#### [PROVIDED DATA]
☆ ☆ ☆
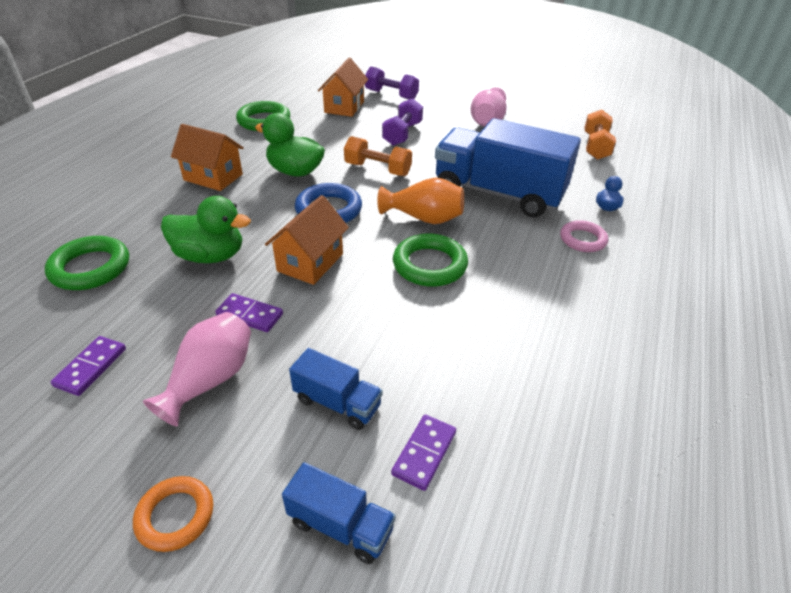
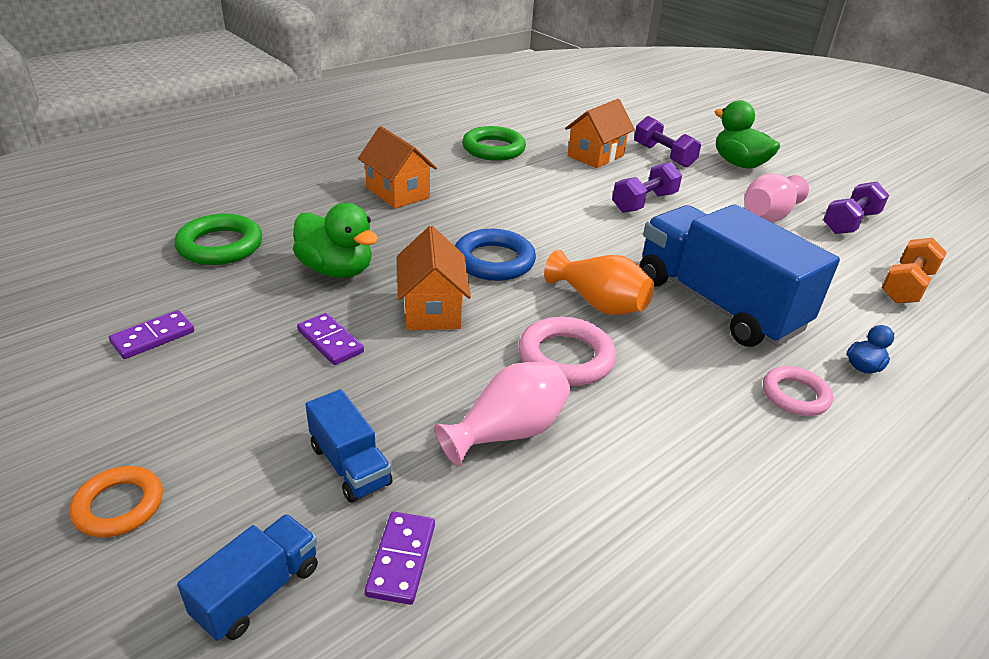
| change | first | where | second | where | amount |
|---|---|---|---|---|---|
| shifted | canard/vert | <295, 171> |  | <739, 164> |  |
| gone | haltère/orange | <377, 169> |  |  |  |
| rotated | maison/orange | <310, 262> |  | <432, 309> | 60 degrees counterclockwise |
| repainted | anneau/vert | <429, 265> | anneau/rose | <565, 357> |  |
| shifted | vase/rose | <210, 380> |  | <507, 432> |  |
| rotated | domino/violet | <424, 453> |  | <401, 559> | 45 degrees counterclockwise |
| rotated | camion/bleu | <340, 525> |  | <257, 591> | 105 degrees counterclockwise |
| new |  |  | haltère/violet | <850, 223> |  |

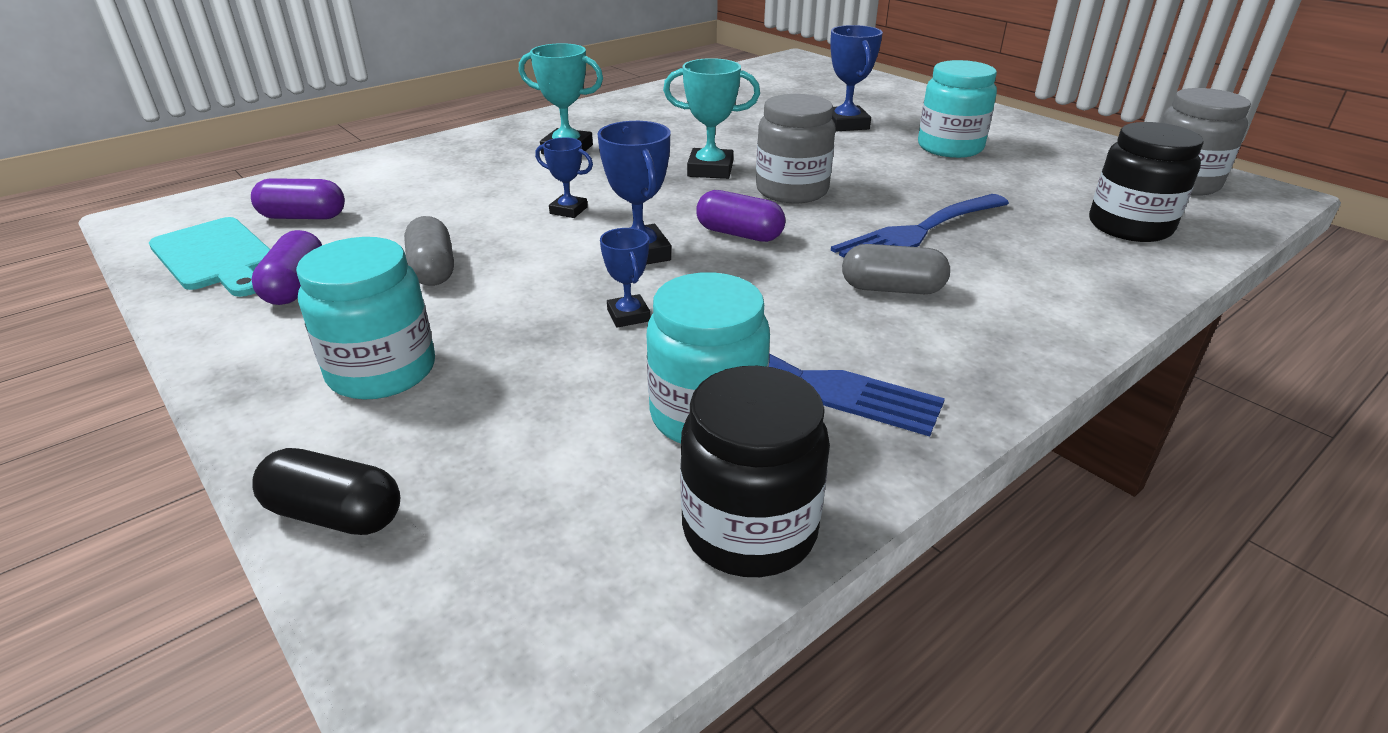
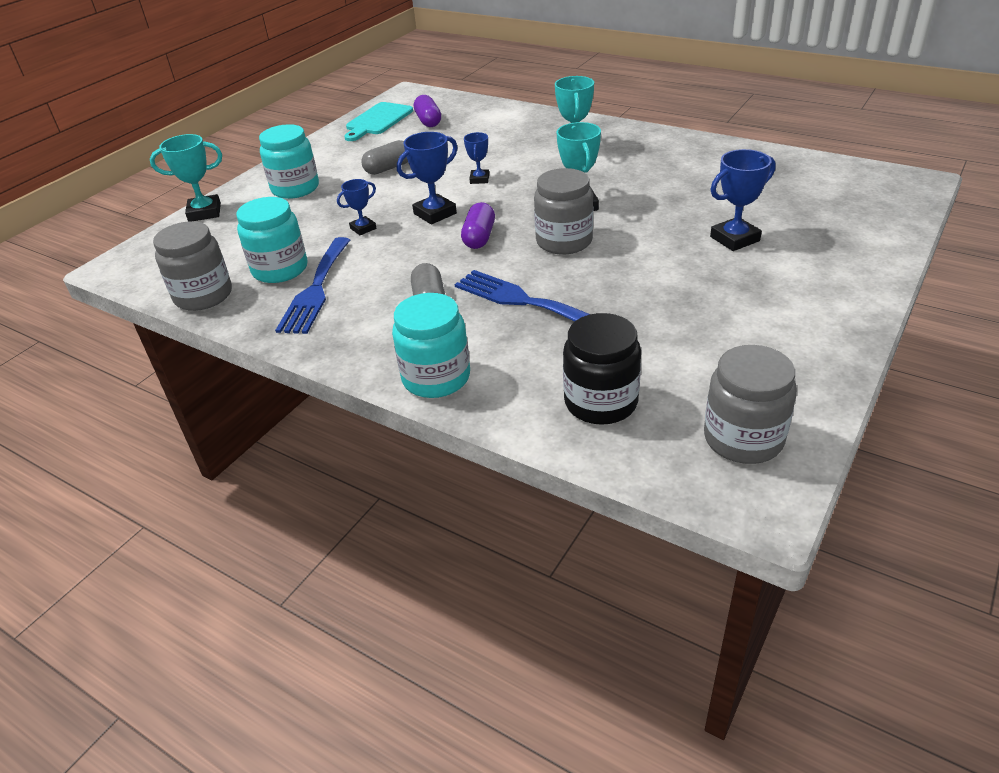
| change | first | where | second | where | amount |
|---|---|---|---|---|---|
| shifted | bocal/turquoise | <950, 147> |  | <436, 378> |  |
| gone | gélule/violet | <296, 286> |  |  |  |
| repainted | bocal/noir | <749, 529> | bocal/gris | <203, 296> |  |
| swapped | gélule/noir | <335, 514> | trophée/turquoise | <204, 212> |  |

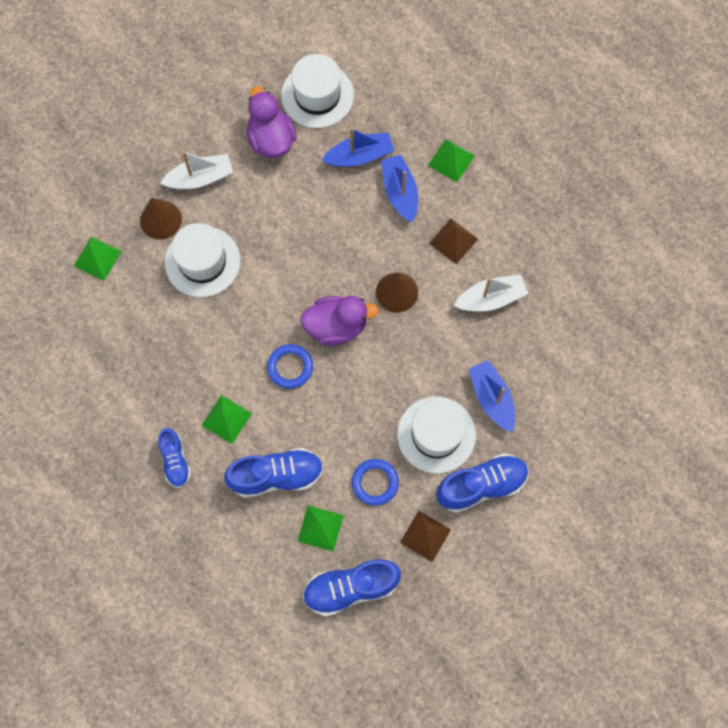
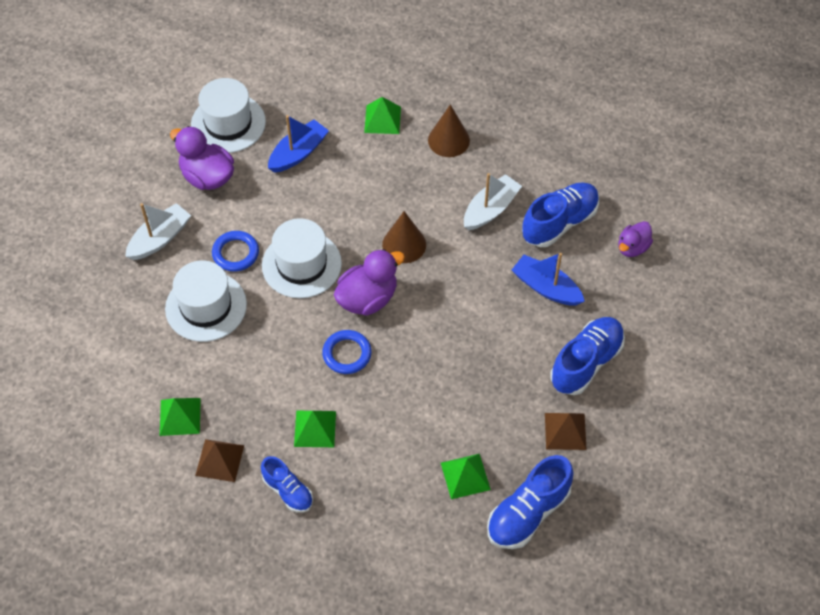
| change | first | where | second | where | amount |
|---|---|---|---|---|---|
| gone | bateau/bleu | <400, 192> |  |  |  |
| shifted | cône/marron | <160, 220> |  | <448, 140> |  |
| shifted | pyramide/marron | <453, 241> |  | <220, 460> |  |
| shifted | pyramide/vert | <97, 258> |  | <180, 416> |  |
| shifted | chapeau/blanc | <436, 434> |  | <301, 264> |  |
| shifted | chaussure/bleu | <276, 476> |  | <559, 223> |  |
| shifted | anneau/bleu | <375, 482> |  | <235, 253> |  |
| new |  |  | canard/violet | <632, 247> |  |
☆ ☆ ☆
#### [WORK ITEM]
Word for word, output the whole listing, but not its pictures.

#### [RESPONSE BOX]
| change | first | where | second | where | amount |
|---|---|---|---|---|---|
| shifted | canard/vert | <295, 171> |  | <739, 164> |  |
| gone | haltère/orange | <377, 169> |  |  |  |
| rotated | maison/orange | <310, 262> |  | <432, 309> | 60 degrees counterclockwise |
| repainted | anneau/vert | <429, 265> | anneau/rose | <565, 357> |  |
| shifted | vase/rose | <210, 380> |  | <507, 432> |  |
| rotated | domino/violet | <424, 453> |  | <401, 559> | 45 degrees counterclockwise |
| rotated | camion/bleu | <340, 525> |  | <257, 591> | 105 degrees counterclockwise |
| new |  |  | haltère/violet | <850, 223> |  |

| change | first | where | second | where | amount |
|---|---|---|---|---|---|
| shifted | bocal/turquoise | <950, 147> |  | <436, 378> |  |
| gone | gélule/violet | <296, 286> |  |  |  |
| repainted | bocal/noir | <749, 529> | bocal/gris | <203, 296> |  |
| swapped | gélule/noir | <335, 514> | trophée/turquoise | <204, 212> |  |

| change | first | where | second | where | amount |
|---|---|---|---|---|---|
| gone | bateau/bleu | <400, 192> |  |  |  |
| shifted | cône/marron | <160, 220> |  | <448, 140> |  |
| shifted | pyramide/marron | <453, 241> |  | <220, 460> |  |
| shifted | pyramide/vert | <97, 258> |  | <180, 416> |  |
| shifted | chapeau/blanc | <436, 434> |  | <301, 264> |  |
| shifted | chaussure/bleu | <276, 476> |  | <559, 223> |  |
| shifted | anneau/bleu | <375, 482> |  | <235, 253> |  |
| new |  |  | canard/violet | <632, 247> |  |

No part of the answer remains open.